**YOUR ASSIGNMENT**
Transcribe, without alteration, only the lines from the one containing "C211: 47nF (BUF2, VI2) -> 470pF (BUF2, VI2)" through the last line of the material, both ends included.
########################################
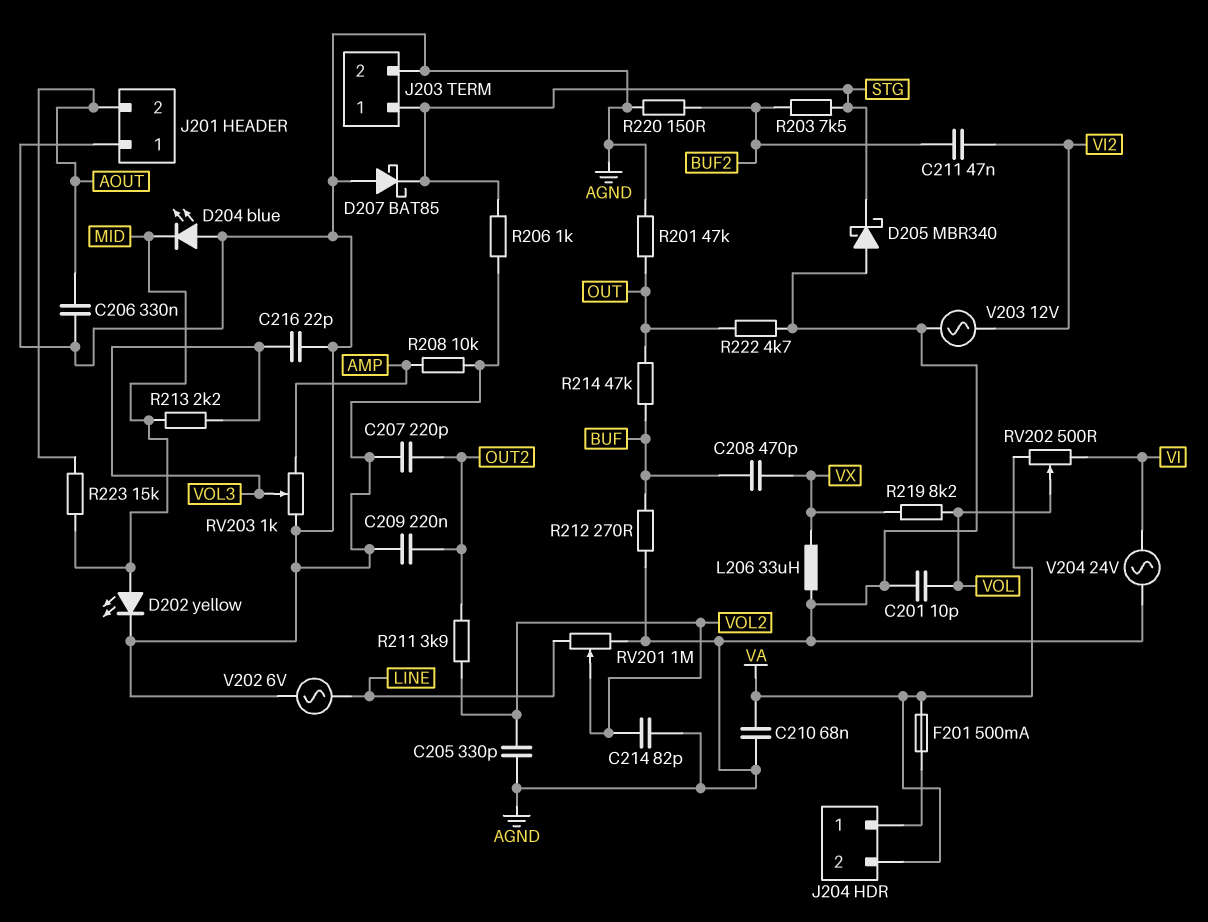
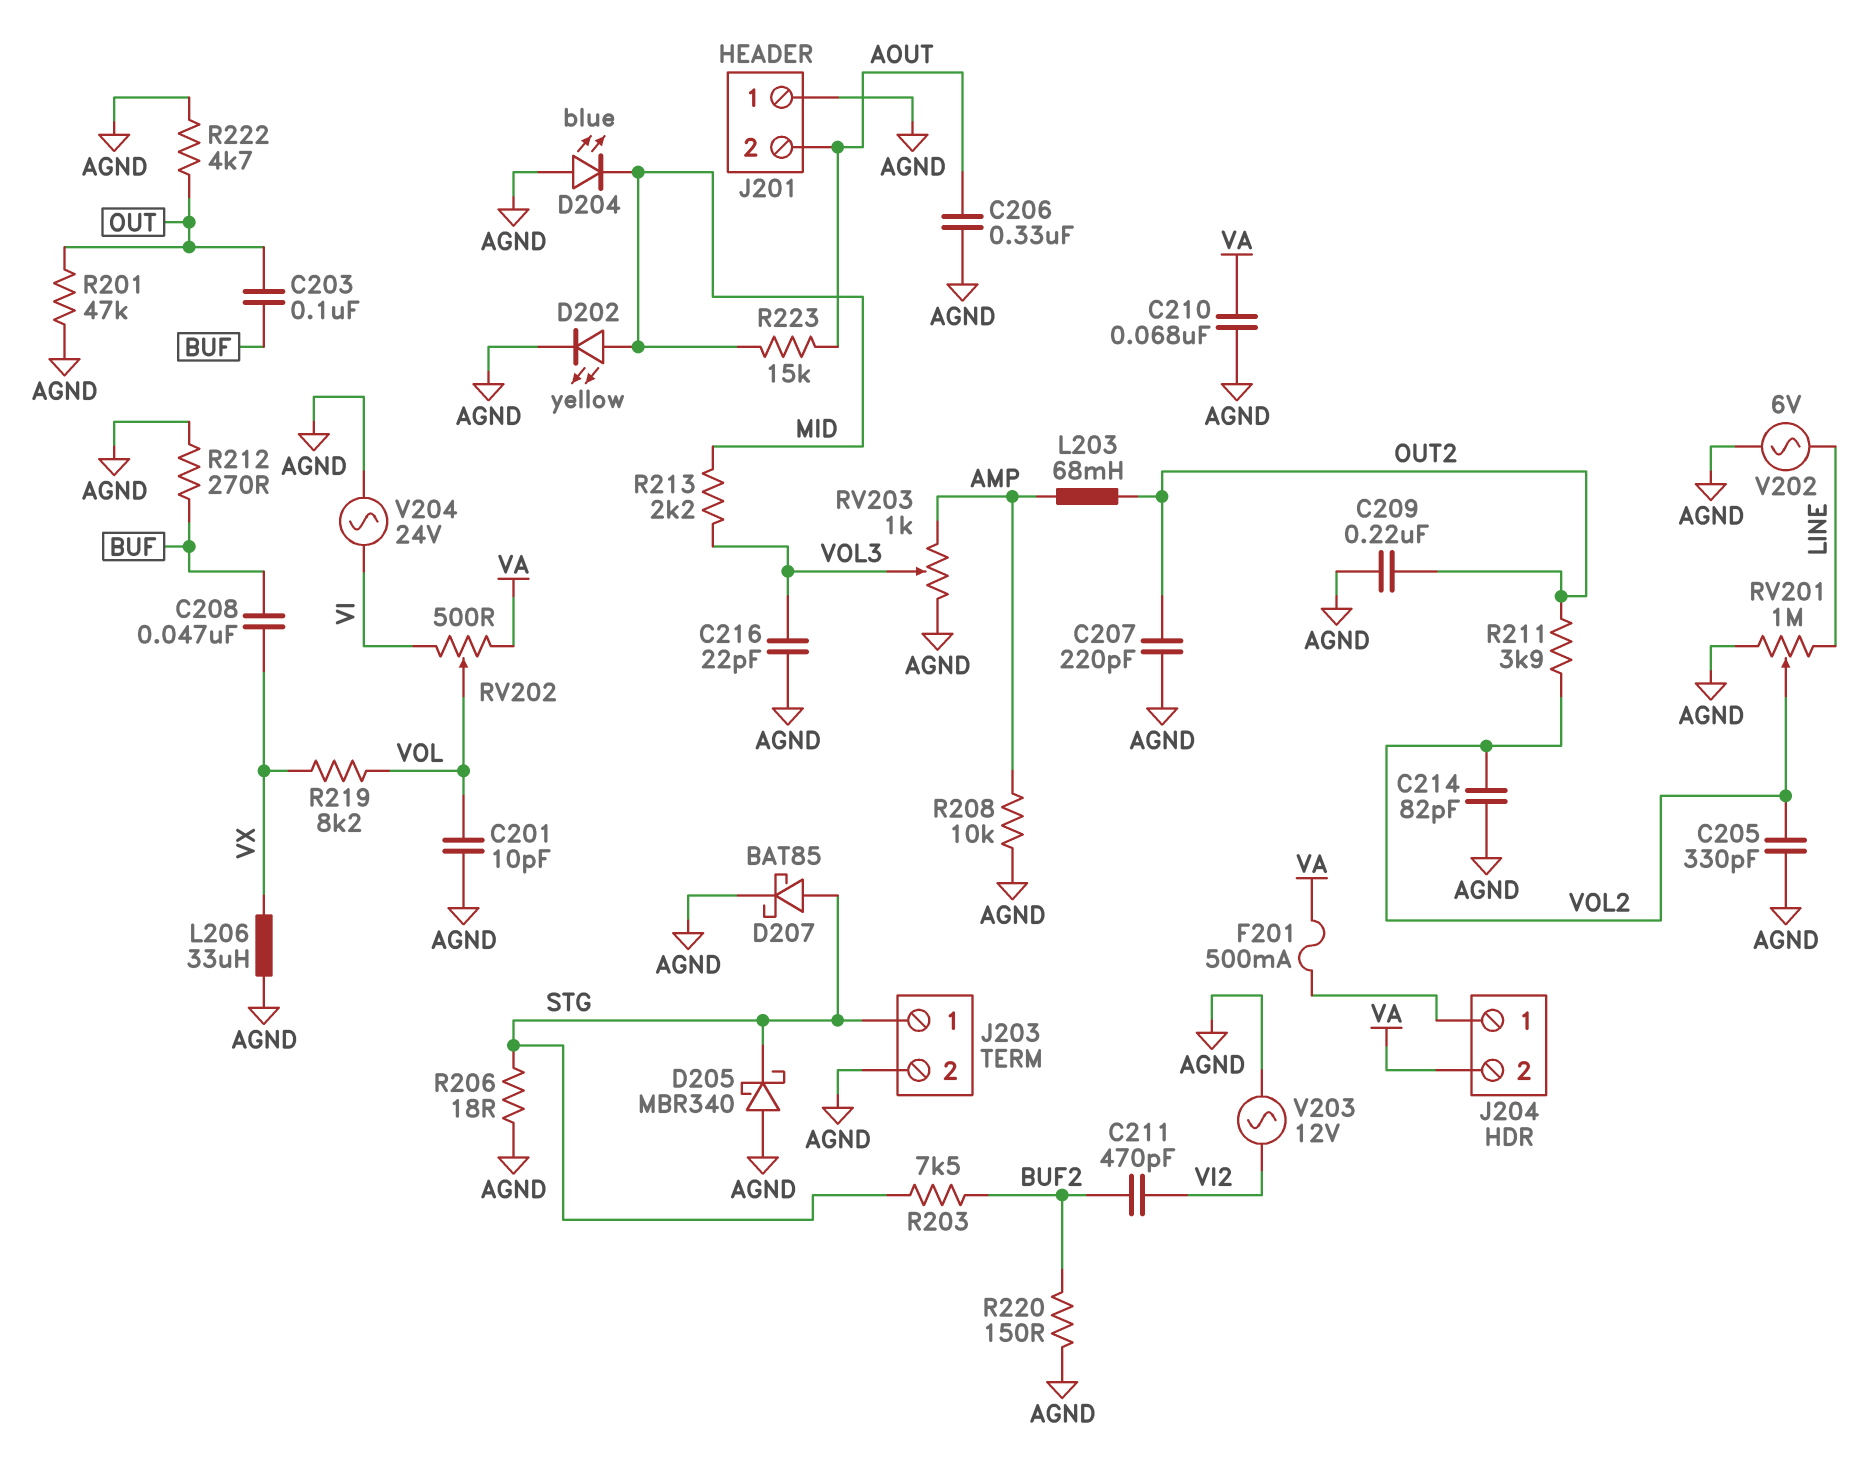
C203: none -> 100nF (BUF, OUT)
C208: 470pF (BUF, VX) -> 47nF (BUF, VX)
C211: 47nF (BUF2, VI2) -> 470pF (BUF2, VI2)
D207: schottky BAT85 (A AGND, K STG) -> schottky BAT85 (A STG, K AGND)
L203: none -> 68mH (AMP, OUT2)
R206: 1k (AGND, STG) -> 18 (AGND, STG)
R214: 47k (BUF, OUT) -> none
########################################
**YOUR RESPONSE**
C211: 47nF (BUF2, VI2) -> 470pF (BUF2, VI2)
D207: schottky BAT85 (A AGND, K STG) -> schottky BAT85 (A STG, K AGND)
L203: none -> 68mH (AMP, OUT2)
R206: 1k (AGND, STG) -> 18 (AGND, STG)
R214: 47k (BUF, OUT) -> none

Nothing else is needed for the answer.